DIRECTIONS:
How many lines of the listing contain the string "SCALE"? Only the number is wanted.
• • • • • • •
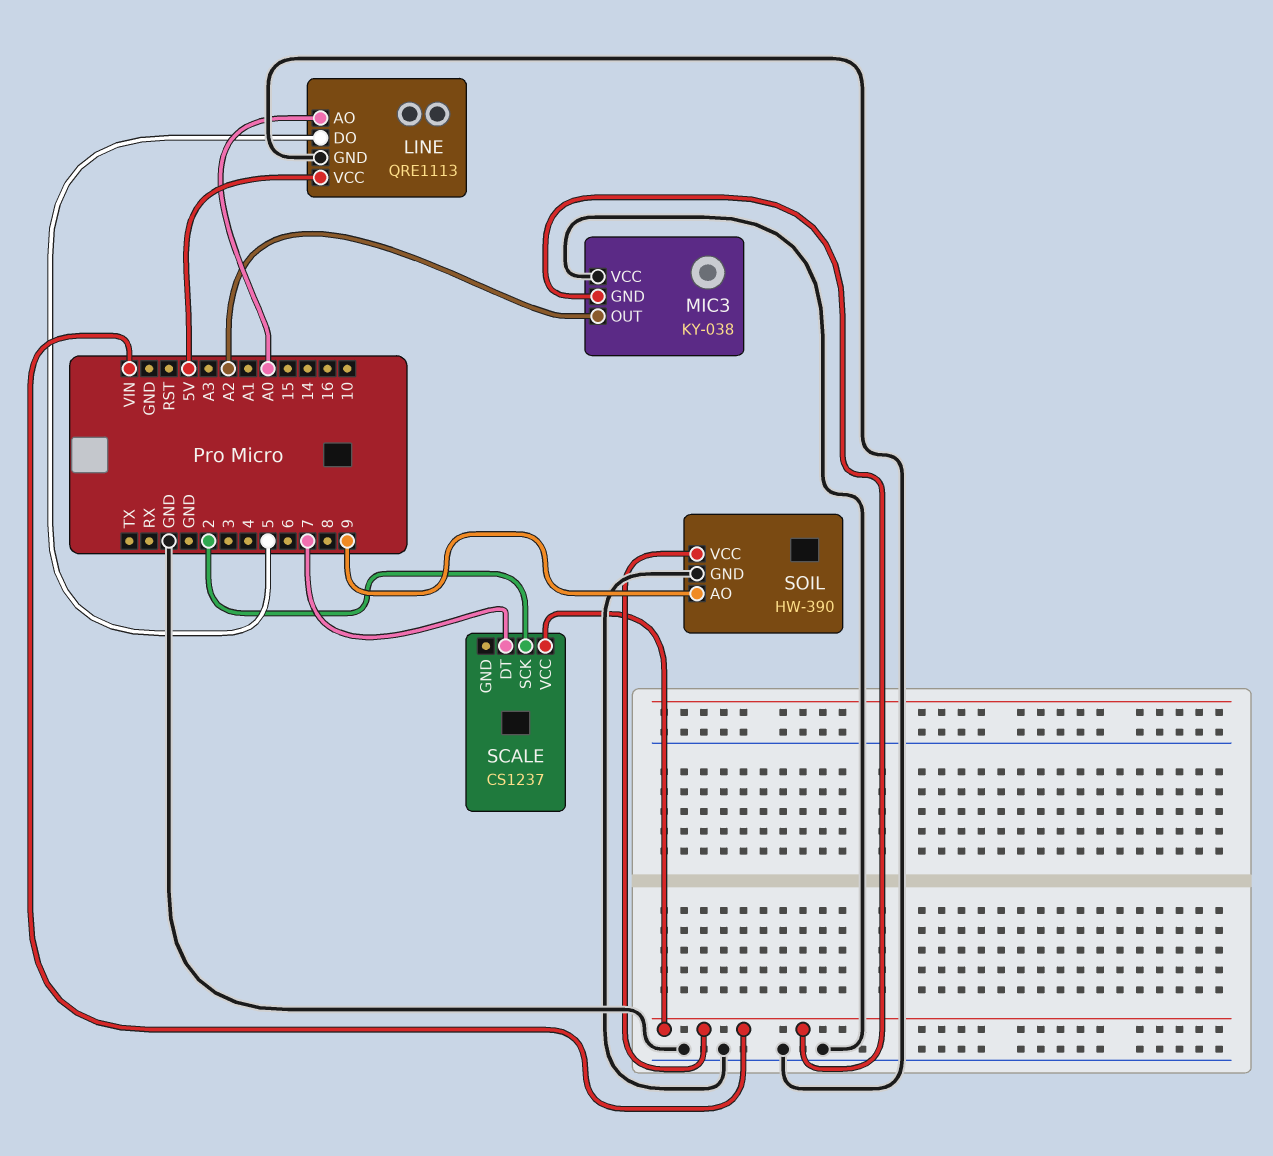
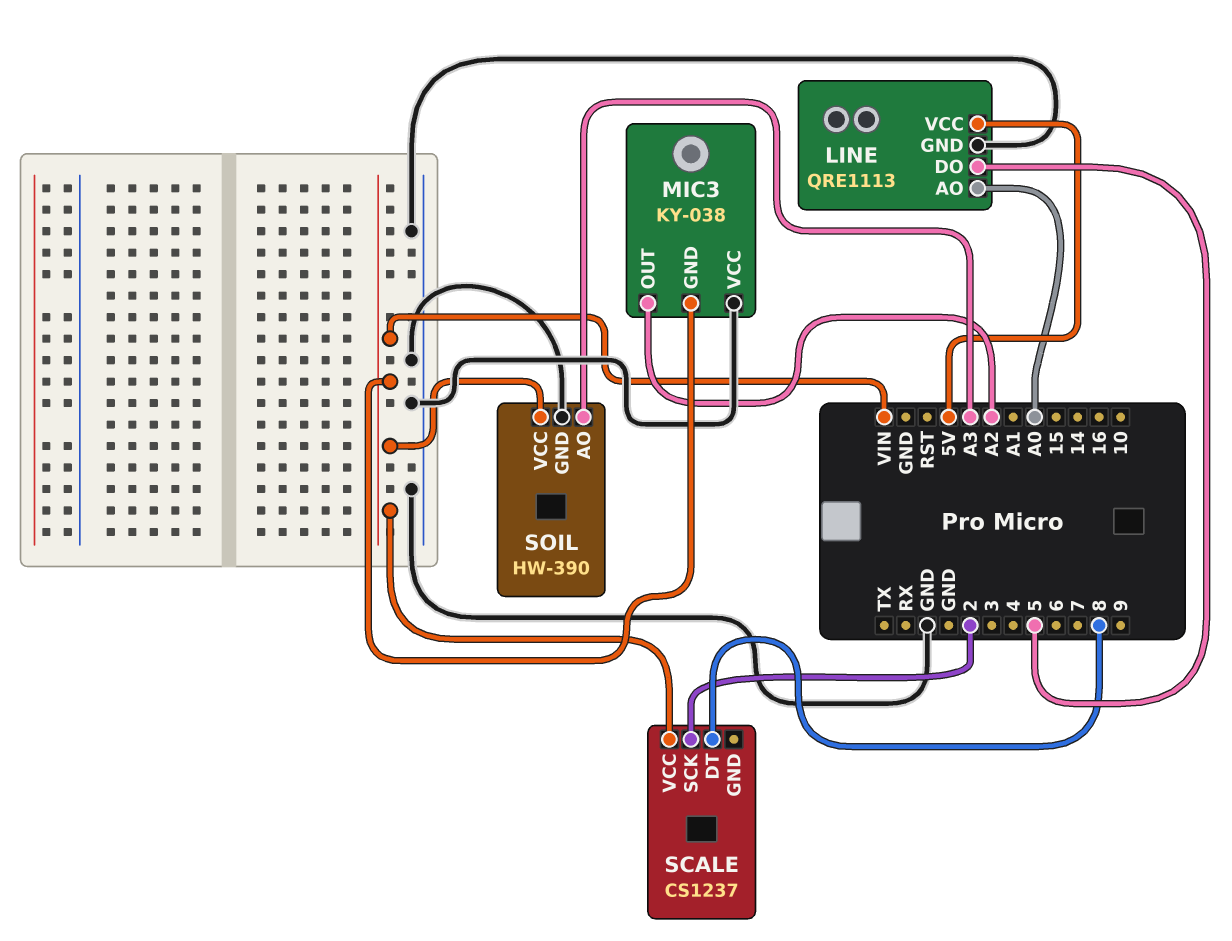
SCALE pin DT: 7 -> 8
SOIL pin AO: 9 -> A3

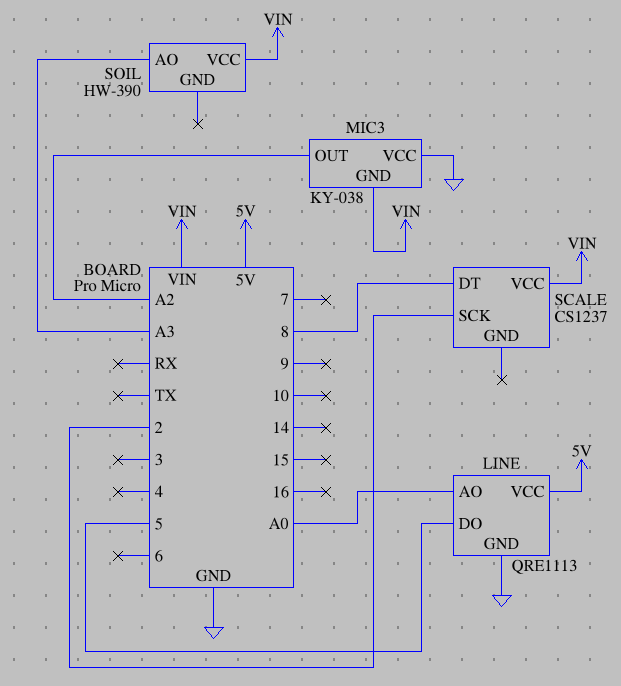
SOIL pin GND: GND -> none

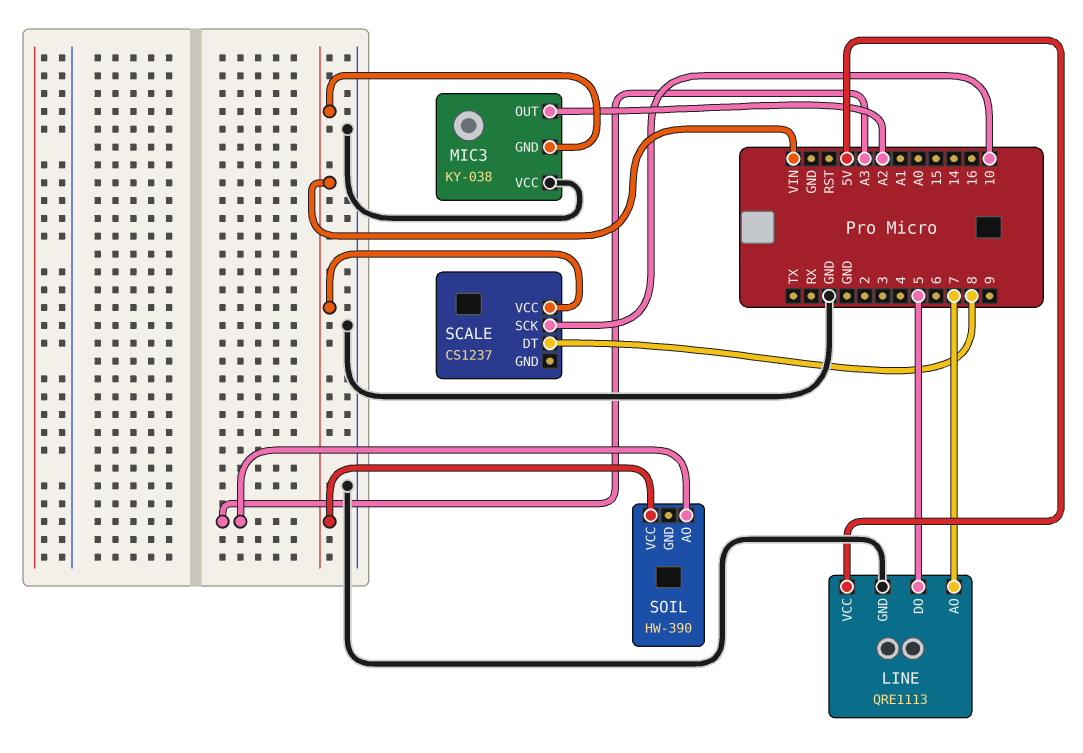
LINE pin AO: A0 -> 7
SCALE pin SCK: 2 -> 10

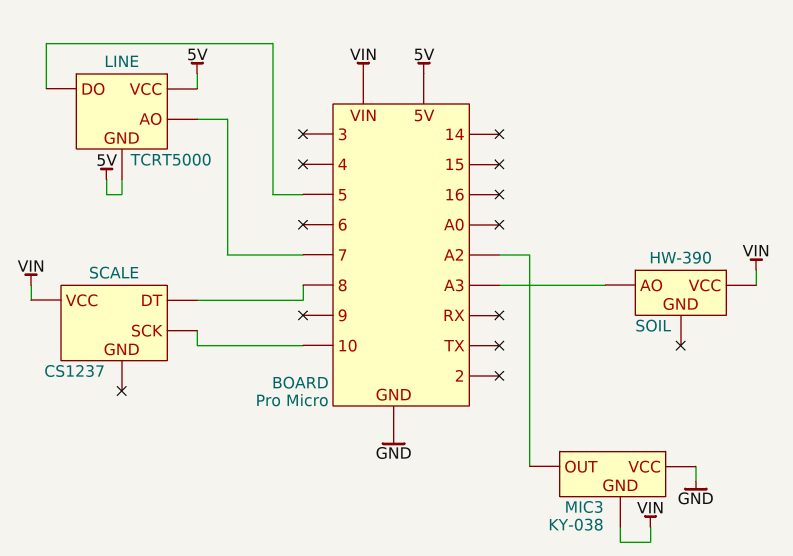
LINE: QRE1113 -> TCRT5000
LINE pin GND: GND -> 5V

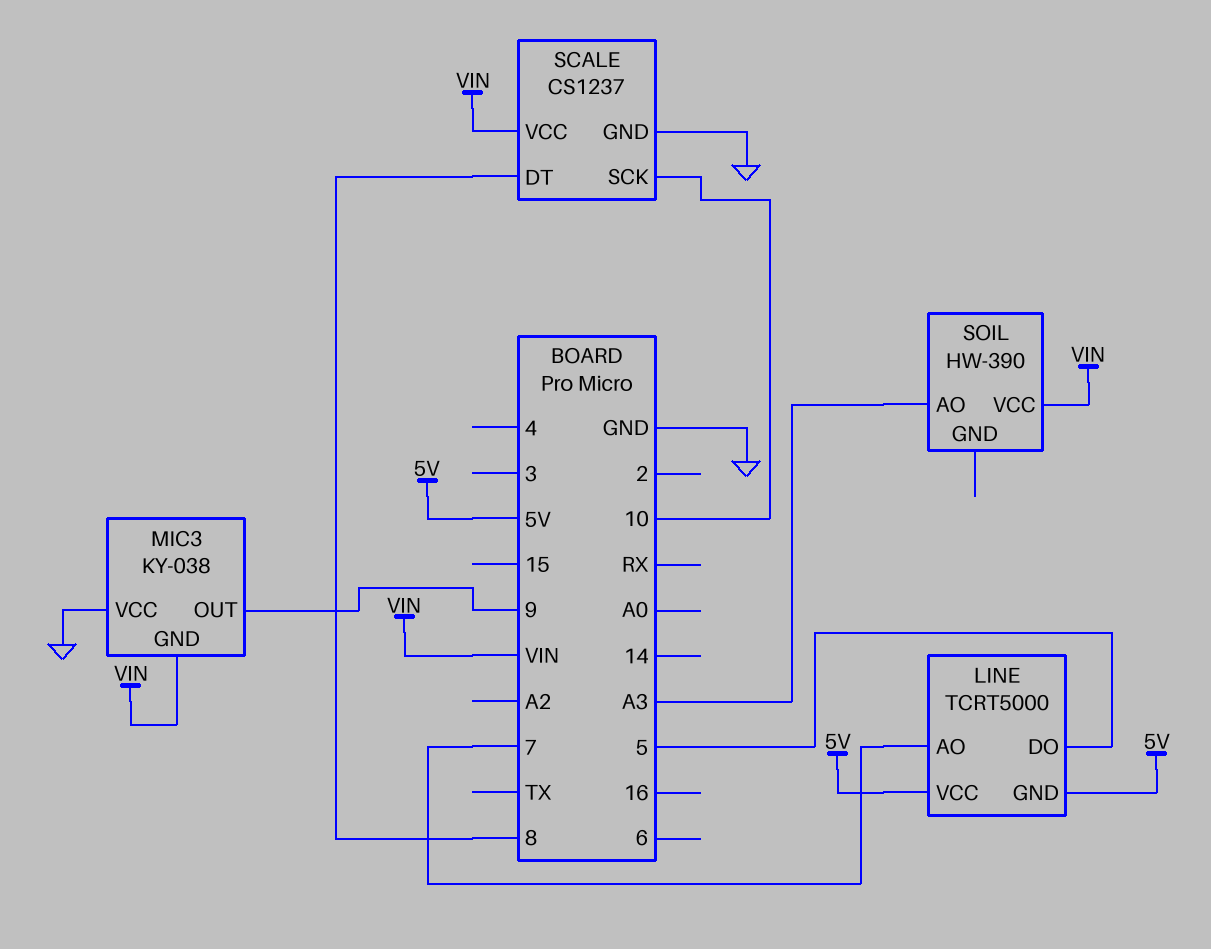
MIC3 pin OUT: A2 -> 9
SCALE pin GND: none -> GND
• • • • • • •
SOLUTION FOR THIS EXERCISE:
3